• Object count comparisons:

****************************************

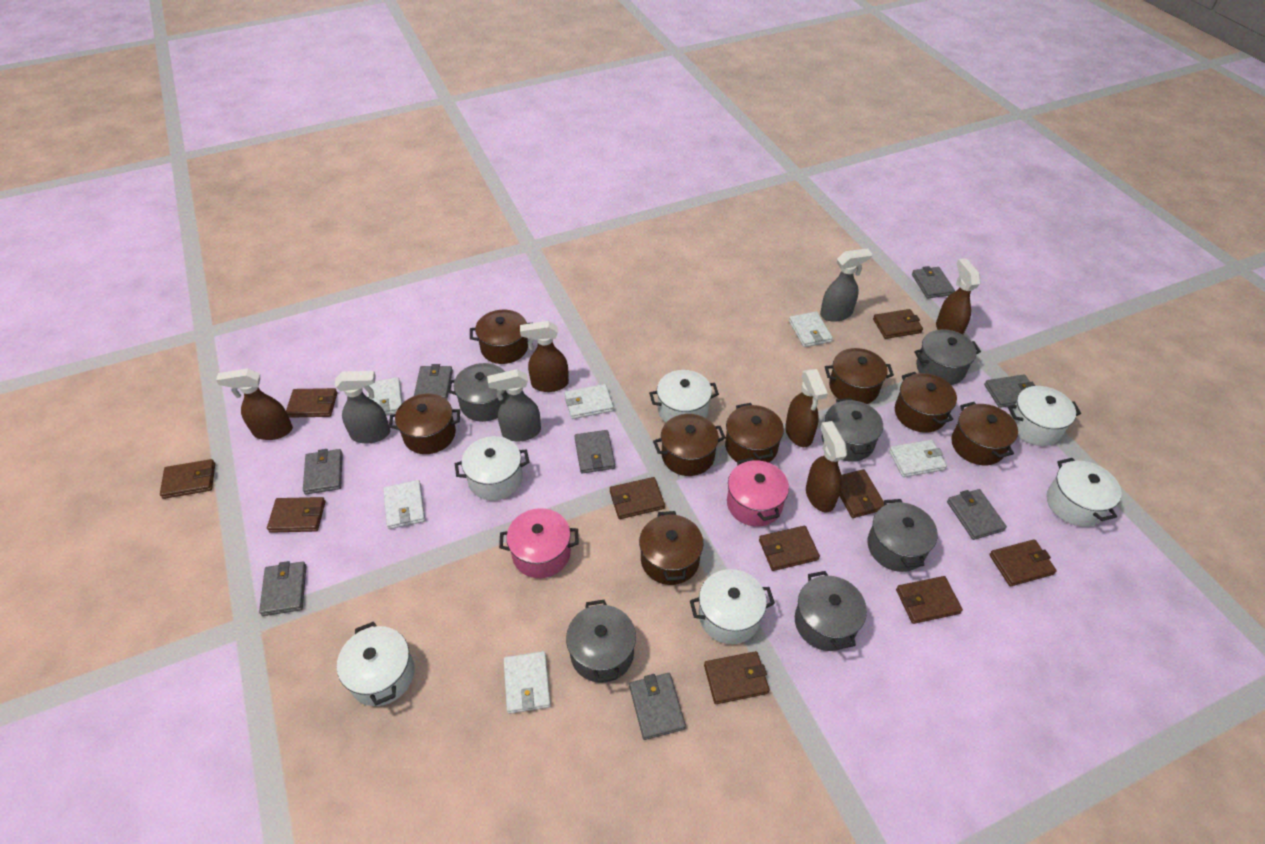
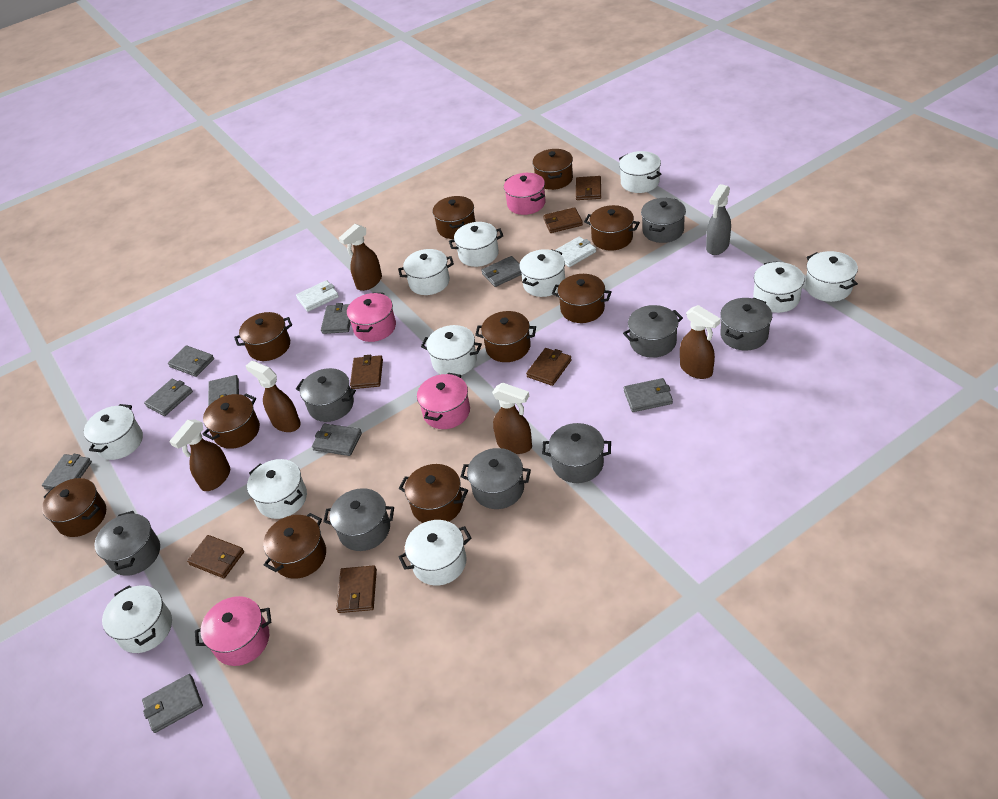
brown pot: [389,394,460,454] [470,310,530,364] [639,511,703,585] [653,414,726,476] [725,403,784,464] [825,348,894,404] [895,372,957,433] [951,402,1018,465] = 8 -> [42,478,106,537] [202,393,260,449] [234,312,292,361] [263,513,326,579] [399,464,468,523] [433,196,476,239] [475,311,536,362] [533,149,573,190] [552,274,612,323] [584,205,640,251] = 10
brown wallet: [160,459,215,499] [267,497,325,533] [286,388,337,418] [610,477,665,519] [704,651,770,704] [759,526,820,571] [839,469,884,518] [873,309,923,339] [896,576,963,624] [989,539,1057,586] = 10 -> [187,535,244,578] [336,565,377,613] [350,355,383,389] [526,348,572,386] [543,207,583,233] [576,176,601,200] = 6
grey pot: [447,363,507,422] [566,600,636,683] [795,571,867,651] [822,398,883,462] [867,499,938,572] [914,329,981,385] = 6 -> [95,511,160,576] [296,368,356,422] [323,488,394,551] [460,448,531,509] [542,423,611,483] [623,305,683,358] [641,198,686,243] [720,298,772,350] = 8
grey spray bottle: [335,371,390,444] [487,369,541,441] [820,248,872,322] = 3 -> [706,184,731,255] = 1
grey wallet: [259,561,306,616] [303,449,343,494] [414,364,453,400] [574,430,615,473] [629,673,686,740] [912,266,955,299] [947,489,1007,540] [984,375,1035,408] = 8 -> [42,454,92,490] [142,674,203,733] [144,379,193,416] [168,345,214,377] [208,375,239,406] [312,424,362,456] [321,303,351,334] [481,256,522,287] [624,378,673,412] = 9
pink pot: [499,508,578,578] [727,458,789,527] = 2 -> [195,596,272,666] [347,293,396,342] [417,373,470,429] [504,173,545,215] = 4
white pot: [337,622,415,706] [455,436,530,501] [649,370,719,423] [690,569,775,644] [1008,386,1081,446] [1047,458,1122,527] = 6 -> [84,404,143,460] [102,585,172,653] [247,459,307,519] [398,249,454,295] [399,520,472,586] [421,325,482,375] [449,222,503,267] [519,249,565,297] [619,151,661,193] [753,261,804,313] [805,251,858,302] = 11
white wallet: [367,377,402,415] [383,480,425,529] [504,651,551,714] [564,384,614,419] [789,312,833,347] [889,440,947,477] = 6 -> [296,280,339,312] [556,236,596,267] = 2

****************************************

• PROBLEM TO SOLVE:
When you copy the entries above, keep every word exactly and omit the images.

• TASK RESULT:
brown pot: [389,394,460,454] [470,310,530,364] [639,511,703,585] [653,414,726,476] [725,403,784,464] [825,348,894,404] [895,372,957,433] [951,402,1018,465] = 8 -> [42,478,106,537] [202,393,260,449] [234,312,292,361] [263,513,326,579] [399,464,468,523] [433,196,476,239] [475,311,536,362] [533,149,573,190] [552,274,612,323] [584,205,640,251] = 10
brown wallet: [160,459,215,499] [267,497,325,533] [286,388,337,418] [610,477,665,519] [704,651,770,704] [759,526,820,571] [839,469,884,518] [873,309,923,339] [896,576,963,624] [989,539,1057,586] = 10 -> [187,535,244,578] [336,565,377,613] [350,355,383,389] [526,348,572,386] [543,207,583,233] [576,176,601,200] = 6
grey pot: [447,363,507,422] [566,600,636,683] [795,571,867,651] [822,398,883,462] [867,499,938,572] [914,329,981,385] = 6 -> [95,511,160,576] [296,368,356,422] [323,488,394,551] [460,448,531,509] [542,423,611,483] [623,305,683,358] [641,198,686,243] [720,298,772,350] = 8
grey spray bottle: [335,371,390,444] [487,369,541,441] [820,248,872,322] = 3 -> [706,184,731,255] = 1
grey wallet: [259,561,306,616] [303,449,343,494] [414,364,453,400] [574,430,615,473] [629,673,686,740] [912,266,955,299] [947,489,1007,540] [984,375,1035,408] = 8 -> [42,454,92,490] [142,674,203,733] [144,379,193,416] [168,345,214,377] [208,375,239,406] [312,424,362,456] [321,303,351,334] [481,256,522,287] [624,378,673,412] = 9
pink pot: [499,508,578,578] [727,458,789,527] = 2 -> [195,596,272,666] [347,293,396,342] [417,373,470,429] [504,173,545,215] = 4
white pot: [337,622,415,706] [455,436,530,501] [649,370,719,423] [690,569,775,644] [1008,386,1081,446] [1047,458,1122,527] = 6 -> [84,404,143,460] [102,585,172,653] [247,459,307,519] [398,249,454,295] [399,520,472,586] [421,325,482,375] [449,222,503,267] [519,249,565,297] [619,151,661,193] [753,261,804,313] [805,251,858,302] = 11
white wallet: [367,377,402,415] [383,480,425,529] [504,651,551,714] [564,384,614,419] [789,312,833,347] [889,440,947,477] = 6 -> [296,280,339,312] [556,236,596,267] = 2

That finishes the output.